● **Task brief**:
What lines in the following entries hold the word "none"? Copy each one.

(Stored items from a collection)

=== Section Start ===

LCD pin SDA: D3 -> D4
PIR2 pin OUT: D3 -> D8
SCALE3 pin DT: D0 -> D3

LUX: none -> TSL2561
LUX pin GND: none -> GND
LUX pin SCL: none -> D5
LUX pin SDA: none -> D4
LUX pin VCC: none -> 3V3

=== Section End ===

● **Answer box**:
LUX: none -> TSL2561
LUX pin GND: none -> GND
LUX pin SCL: none -> D5
LUX pin SDA: none -> D4
LUX pin VCC: none -> 3V3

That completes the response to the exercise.